--- Records supplied Enclosed Below ---
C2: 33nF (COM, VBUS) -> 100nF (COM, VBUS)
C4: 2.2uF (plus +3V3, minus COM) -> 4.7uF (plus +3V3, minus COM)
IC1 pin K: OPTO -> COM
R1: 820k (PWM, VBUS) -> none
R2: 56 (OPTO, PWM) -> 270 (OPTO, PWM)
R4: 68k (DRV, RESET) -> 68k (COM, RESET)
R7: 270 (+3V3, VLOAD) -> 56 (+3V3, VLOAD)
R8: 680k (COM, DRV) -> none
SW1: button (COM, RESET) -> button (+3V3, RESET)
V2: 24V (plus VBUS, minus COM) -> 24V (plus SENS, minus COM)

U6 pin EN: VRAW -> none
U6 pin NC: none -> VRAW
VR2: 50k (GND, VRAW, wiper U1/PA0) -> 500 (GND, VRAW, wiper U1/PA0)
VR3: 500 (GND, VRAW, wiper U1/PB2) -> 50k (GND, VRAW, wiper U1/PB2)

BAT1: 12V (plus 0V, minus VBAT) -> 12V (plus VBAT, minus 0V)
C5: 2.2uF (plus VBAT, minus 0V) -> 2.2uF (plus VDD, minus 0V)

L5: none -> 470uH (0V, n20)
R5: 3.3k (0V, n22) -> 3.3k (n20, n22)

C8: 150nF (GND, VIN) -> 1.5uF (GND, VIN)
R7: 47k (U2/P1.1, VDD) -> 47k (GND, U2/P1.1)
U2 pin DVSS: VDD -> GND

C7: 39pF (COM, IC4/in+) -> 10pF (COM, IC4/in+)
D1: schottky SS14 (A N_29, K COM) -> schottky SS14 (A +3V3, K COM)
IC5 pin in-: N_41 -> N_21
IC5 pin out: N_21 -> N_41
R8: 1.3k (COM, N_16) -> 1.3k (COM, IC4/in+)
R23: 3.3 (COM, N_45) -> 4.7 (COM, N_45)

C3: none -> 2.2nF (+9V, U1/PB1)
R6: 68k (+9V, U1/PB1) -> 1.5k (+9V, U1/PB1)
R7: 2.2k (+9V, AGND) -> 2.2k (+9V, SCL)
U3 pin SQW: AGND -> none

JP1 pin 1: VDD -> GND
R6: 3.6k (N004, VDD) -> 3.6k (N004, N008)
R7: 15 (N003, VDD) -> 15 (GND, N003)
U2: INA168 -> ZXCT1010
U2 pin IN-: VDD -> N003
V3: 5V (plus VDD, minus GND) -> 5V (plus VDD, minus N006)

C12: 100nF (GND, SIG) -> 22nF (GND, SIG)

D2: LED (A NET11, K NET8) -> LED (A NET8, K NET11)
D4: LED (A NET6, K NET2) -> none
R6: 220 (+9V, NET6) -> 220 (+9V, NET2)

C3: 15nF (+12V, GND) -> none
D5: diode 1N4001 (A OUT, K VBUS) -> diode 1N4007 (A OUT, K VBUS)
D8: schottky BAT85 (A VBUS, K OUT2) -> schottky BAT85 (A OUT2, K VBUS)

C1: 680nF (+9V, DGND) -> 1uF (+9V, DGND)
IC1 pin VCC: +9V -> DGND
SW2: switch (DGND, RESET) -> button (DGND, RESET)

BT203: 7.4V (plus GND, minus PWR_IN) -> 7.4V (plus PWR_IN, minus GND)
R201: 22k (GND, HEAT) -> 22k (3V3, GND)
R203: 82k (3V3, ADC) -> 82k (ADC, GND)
--- End of Enclosed Records supplied ---
## Prompt
The answer must consist of the lines from the one with "D2: LED (A NET11, K" through the final line of the entries above, exactly as they are, and nothing else.

## Written solution
D2: LED (A NET11, K NET8) -> LED (A NET8, K NET11)
D4: LED (A NET6, K NET2) -> none
R6: 220 (+9V, NET6) -> 220 (+9V, NET2)

C3: 15nF (+12V, GND) -> none
D5: diode 1N4001 (A OUT, K VBUS) -> diode 1N4007 (A OUT, K VBUS)
D8: schottky BAT85 (A VBUS, K OUT2) -> schottky BAT85 (A OUT2, K VBUS)

C1: 680nF (+9V, DGND) -> 1uF (+9V, DGND)
IC1 pin VCC: +9V -> DGND
SW2: switch (DGND, RESET) -> button (DGND, RESET)

BT203: 7.4V (plus GND, minus PWR_IN) -> 7.4V (plus PWR_IN, minus GND)
R201: 22k (GND, HEAT) -> 22k (3V3, GND)
R203: 82k (3V3, ADC) -> 82k (ADC, GND)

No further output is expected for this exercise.